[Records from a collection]
[Start of Attachment]

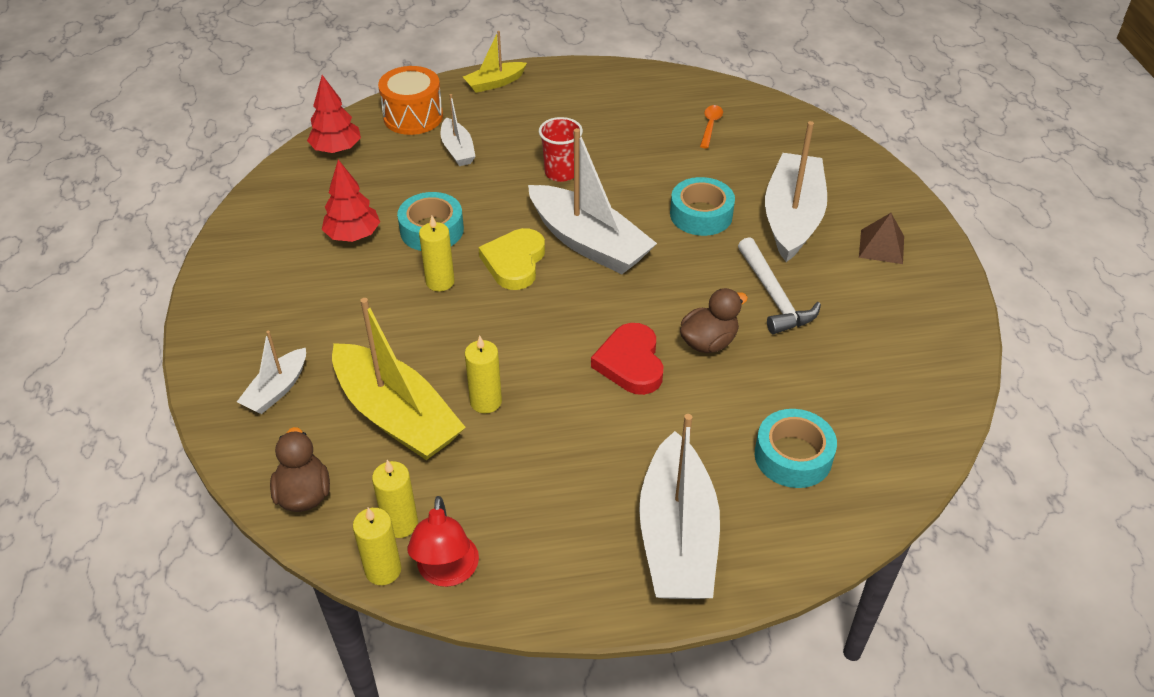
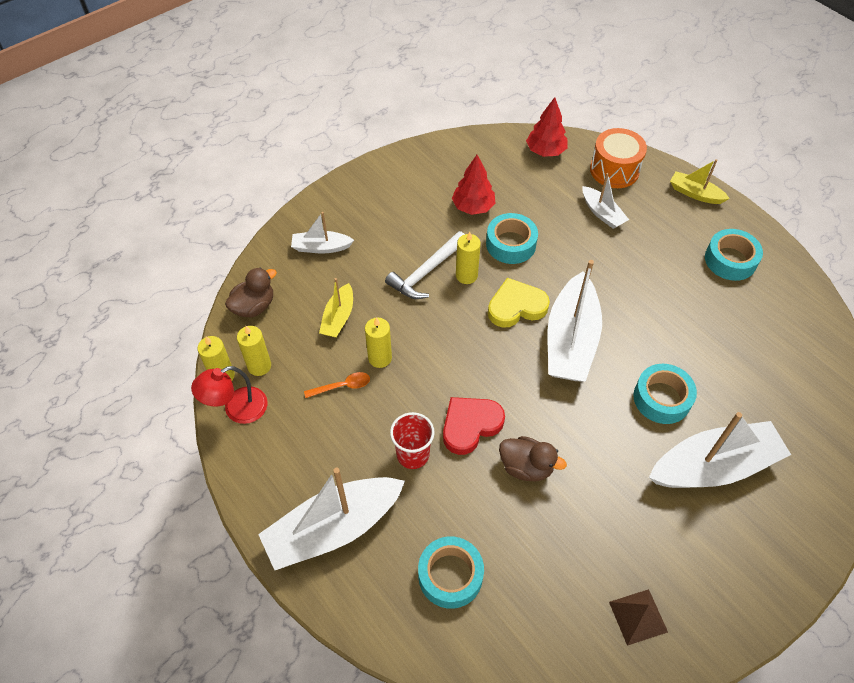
camera: 60 degrees right, 10 degrees up
yellow boat [332,298,466,460] -> yellow boat [319,278,353,338], size x0.52
white boat [441,94,476,166] -> white boat turned 75 degrees counterclockwise [582,173,629,229]
red cup [539,117,583,182] -> red cup moved to [390,412,435,469]
orange spoon [700,105,723,149] -> orange spoon moved to [304,372,370,398]
white hammer [738,237,821,335] -> white hammer moved to [385,231,465,299]
brown pyramid [859,213,904,264] -> brown pyramid moved to [609,589,668,646]
none -> turquoise tape [705,229,763,281]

[End of Attachment]

- **Your task**
Your answer must be the lines from the opening line of the entries through the line holding "white hammer [738,237,821,335]", written out exactly and without any picture.

- **Answer box**
camera: 60 degrees right, 10 degrees up
yellow boat [332,298,466,460] -> yellow boat [319,278,353,338], size x0.52
white boat [441,94,476,166] -> white boat turned 75 degrees counterclockwise [582,173,629,229]
red cup [539,117,583,182] -> red cup moved to [390,412,435,469]
orange spoon [700,105,723,149] -> orange spoon moved to [304,372,370,398]
white hammer [738,237,821,335] -> white hammer moved to [385,231,465,299]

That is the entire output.